▸ **ABOUT THIS EXERCISE**
A word-for-word copy of the listing, free of images, is the expected answer.

▸ **EXERCISE MATERIAL**
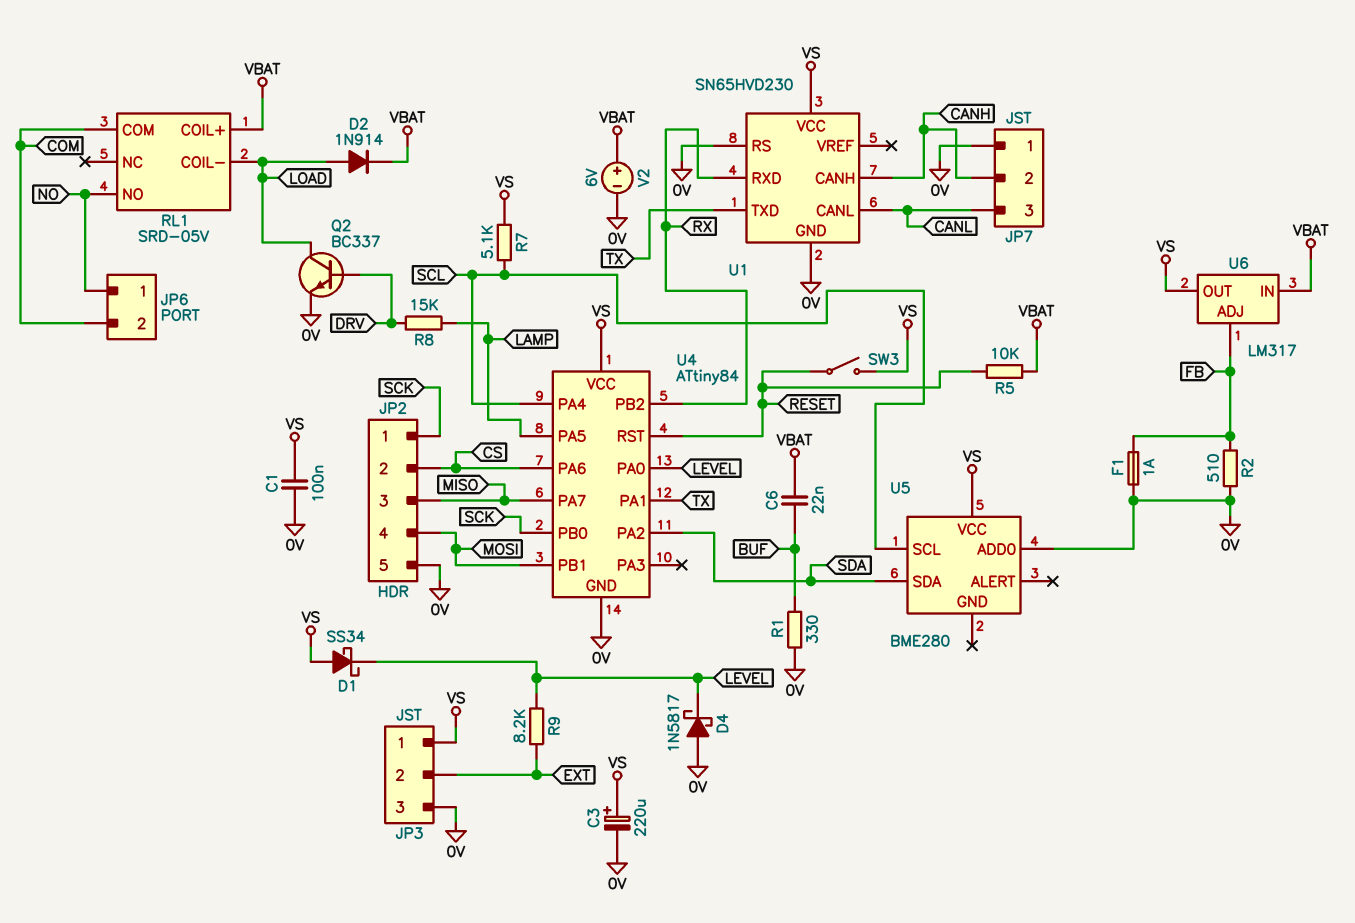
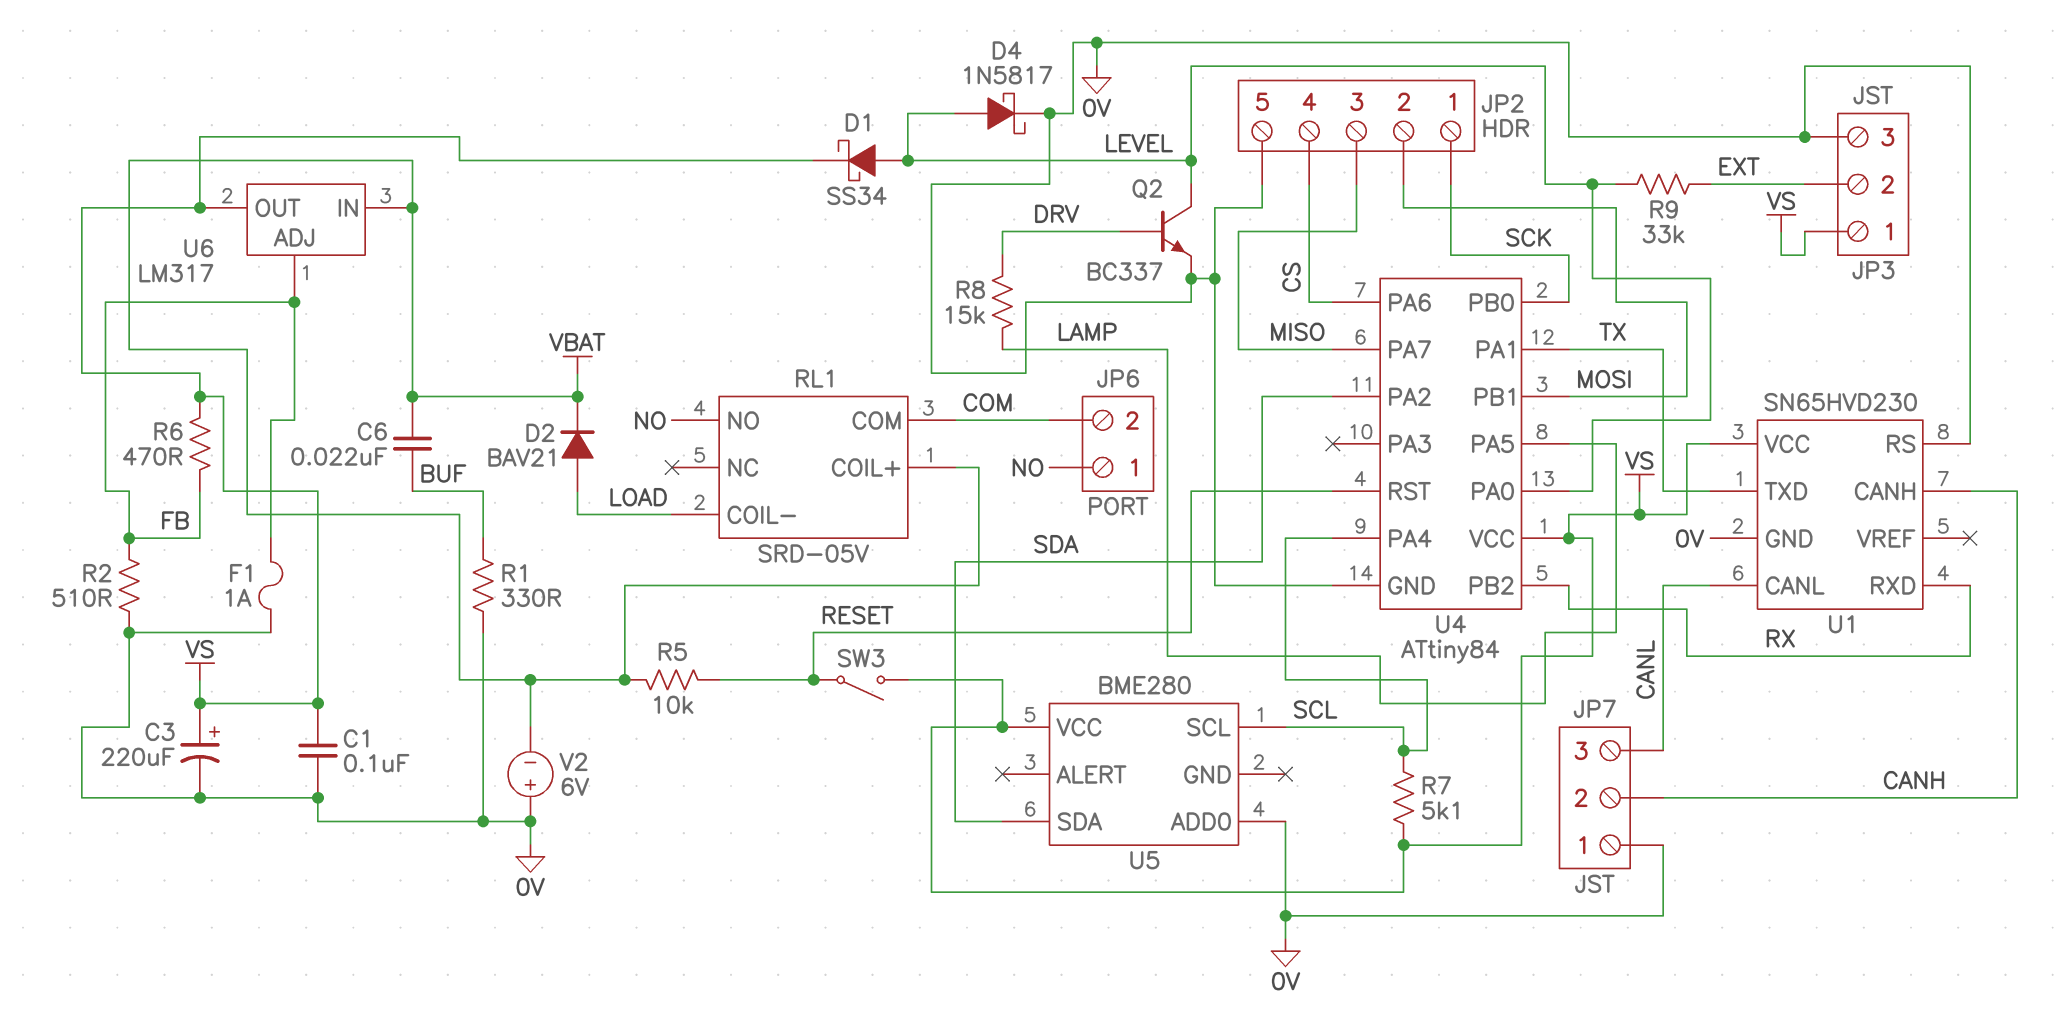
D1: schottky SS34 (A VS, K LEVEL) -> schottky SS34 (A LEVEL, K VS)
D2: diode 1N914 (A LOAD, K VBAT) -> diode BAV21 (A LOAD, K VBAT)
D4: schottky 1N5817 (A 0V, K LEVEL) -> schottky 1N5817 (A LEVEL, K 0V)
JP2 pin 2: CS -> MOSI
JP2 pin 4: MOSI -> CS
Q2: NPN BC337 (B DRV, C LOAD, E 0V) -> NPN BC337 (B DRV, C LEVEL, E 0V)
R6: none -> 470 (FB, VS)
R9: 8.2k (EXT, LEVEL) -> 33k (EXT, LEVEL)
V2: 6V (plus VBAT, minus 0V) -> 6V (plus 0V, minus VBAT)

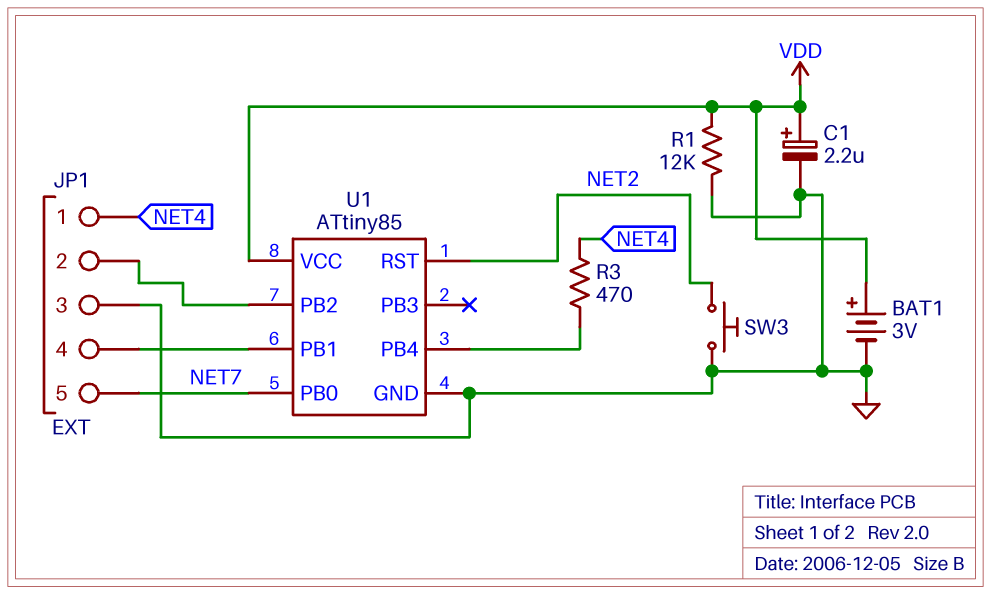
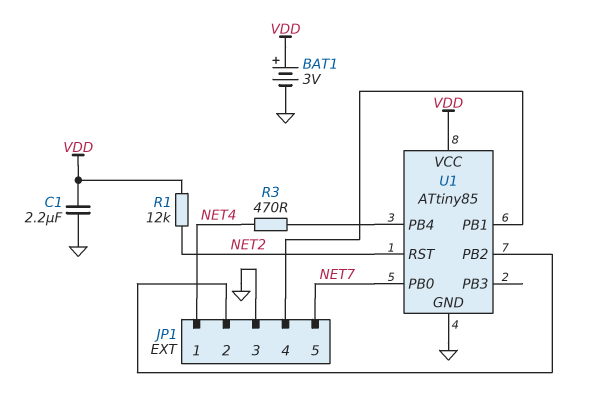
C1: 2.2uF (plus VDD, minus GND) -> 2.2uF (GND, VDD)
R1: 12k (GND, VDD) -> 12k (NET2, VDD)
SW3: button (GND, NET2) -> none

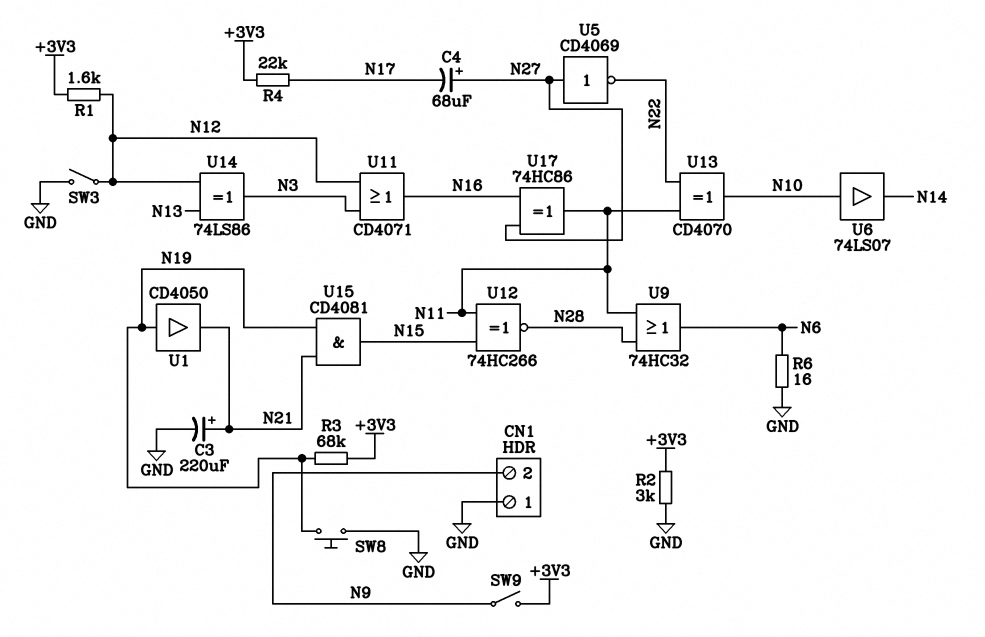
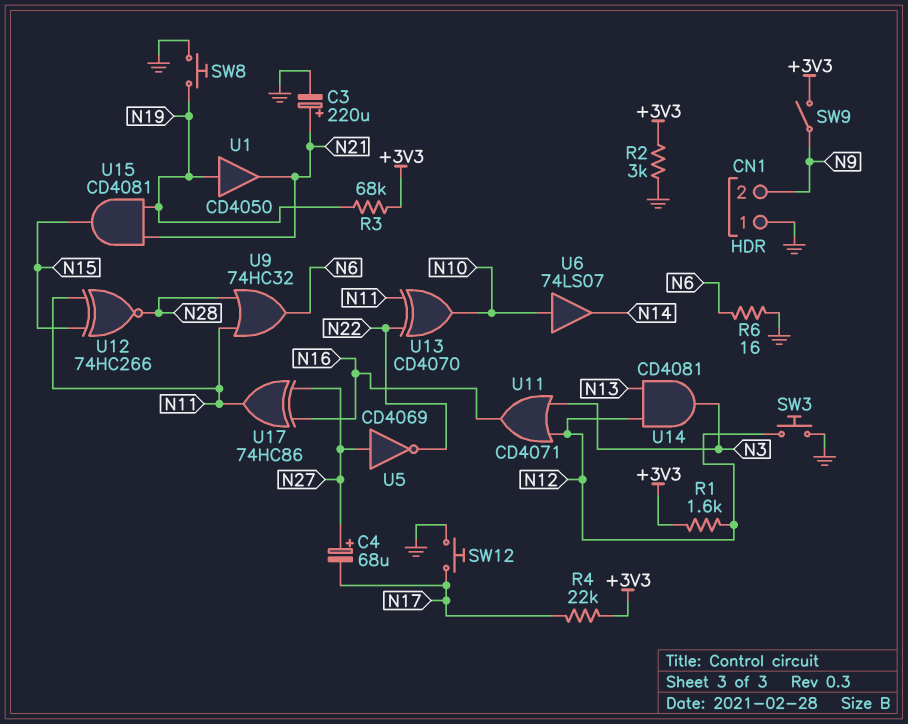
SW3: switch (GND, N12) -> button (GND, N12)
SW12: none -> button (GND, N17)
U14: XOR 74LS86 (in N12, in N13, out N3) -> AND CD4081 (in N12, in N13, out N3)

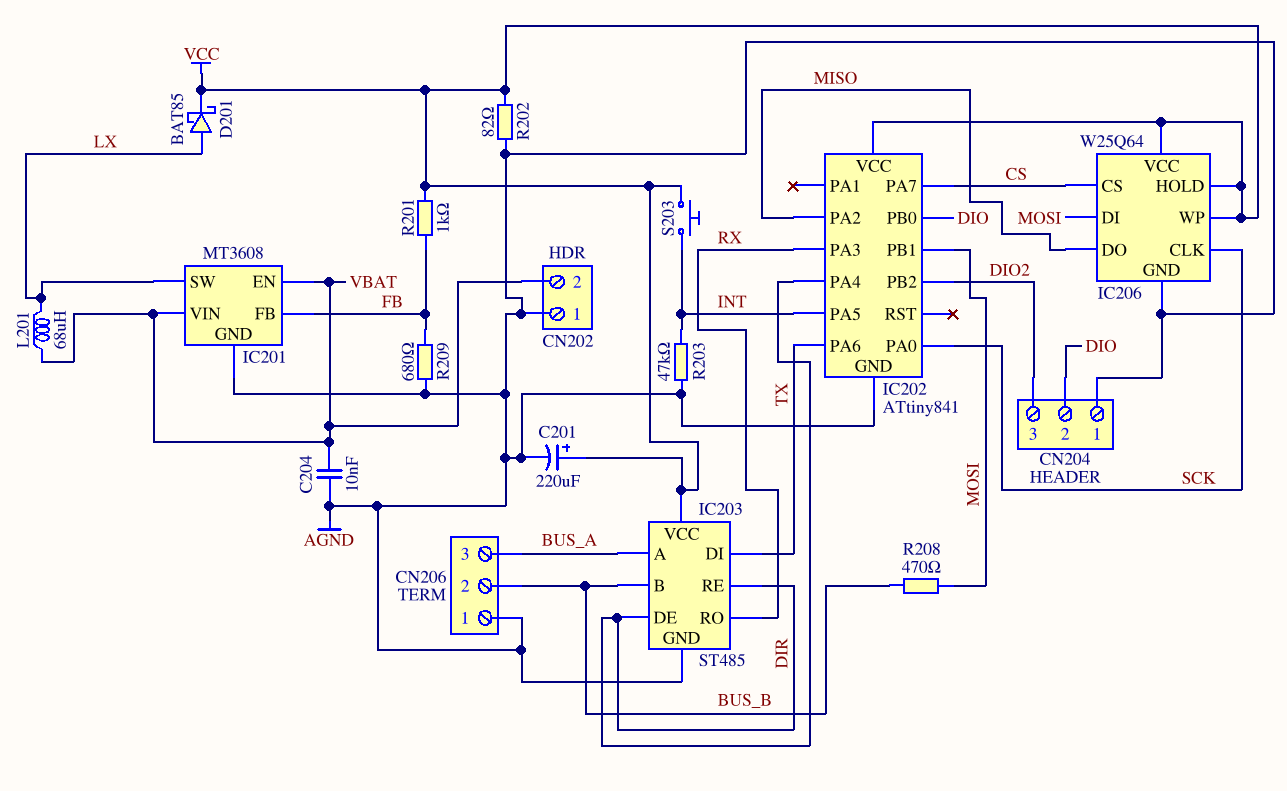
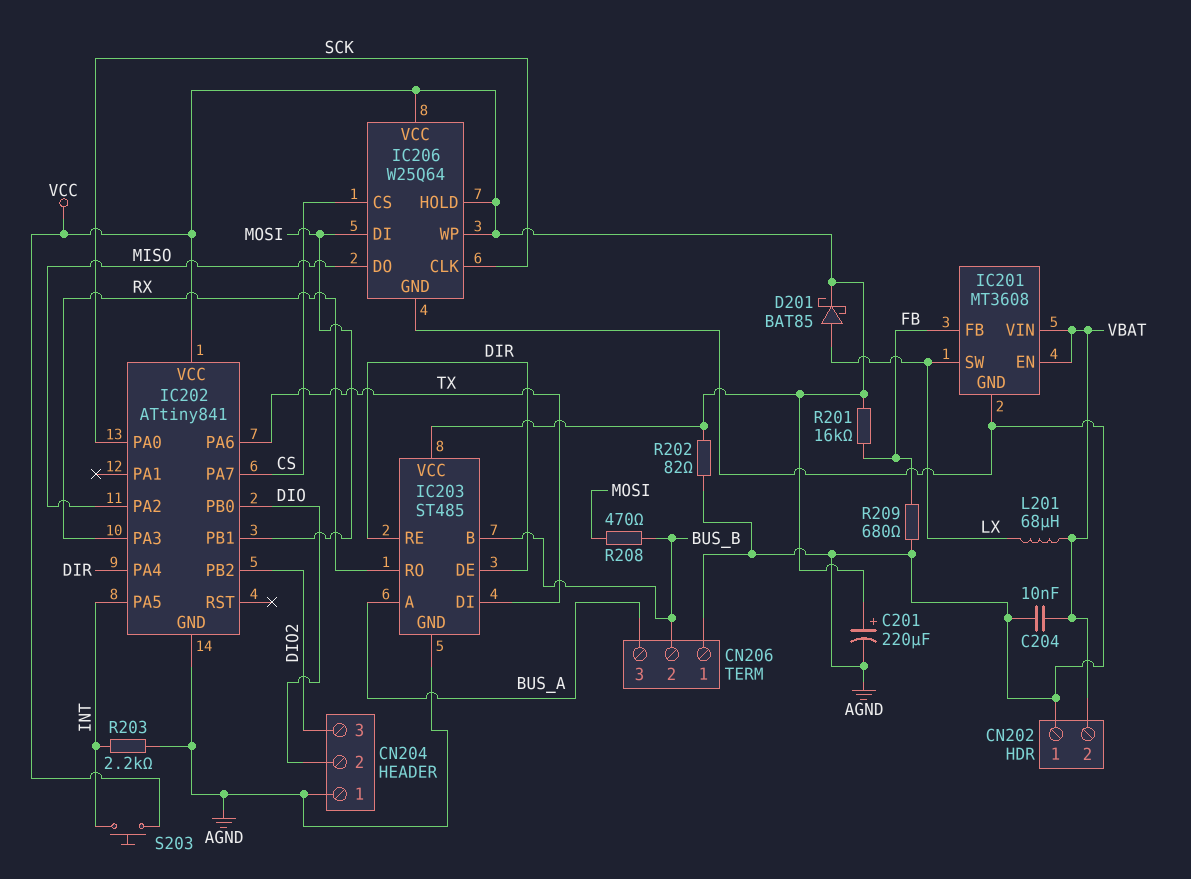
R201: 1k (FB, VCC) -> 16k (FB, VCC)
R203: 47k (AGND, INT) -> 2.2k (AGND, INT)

▸ **YOUR RESPONSE**
D1: schottky SS34 (A VS, K LEVEL) -> schottky SS34 (A LEVEL, K VS)
D2: diode 1N914 (A LOAD, K VBAT) -> diode BAV21 (A LOAD, K VBAT)
D4: schottky 1N5817 (A 0V, K LEVEL) -> schottky 1N5817 (A LEVEL, K 0V)
JP2 pin 2: CS -> MOSI
JP2 pin 4: MOSI -> CS
Q2: NPN BC337 (B DRV, C LOAD, E 0V) -> NPN BC337 (B DRV, C LEVEL, E 0V)
R6: none -> 470 (FB, VS)
R9: 8.2k (EXT, LEVEL) -> 33k (EXT, LEVEL)
V2: 6V (plus VBAT, minus 0V) -> 6V (plus 0V, minus VBAT)

C1: 2.2uF (plus VDD, minus GND) -> 2.2uF (GND, VDD)
R1: 12k (GND, VDD) -> 12k (NET2, VDD)
SW3: button (GND, NET2) -> none

SW3: switch (GND, N12) -> button (GND, N12)
SW12: none -> button (GND, N17)
U14: XOR 74LS86 (in N12, in N13, out N3) -> AND CD4081 (in N12, in N13, out N3)

R201: 1k (FB, VCC) -> 16k (FB, VCC)
R203: 47k (AGND, INT) -> 2.2k (AGND, INT)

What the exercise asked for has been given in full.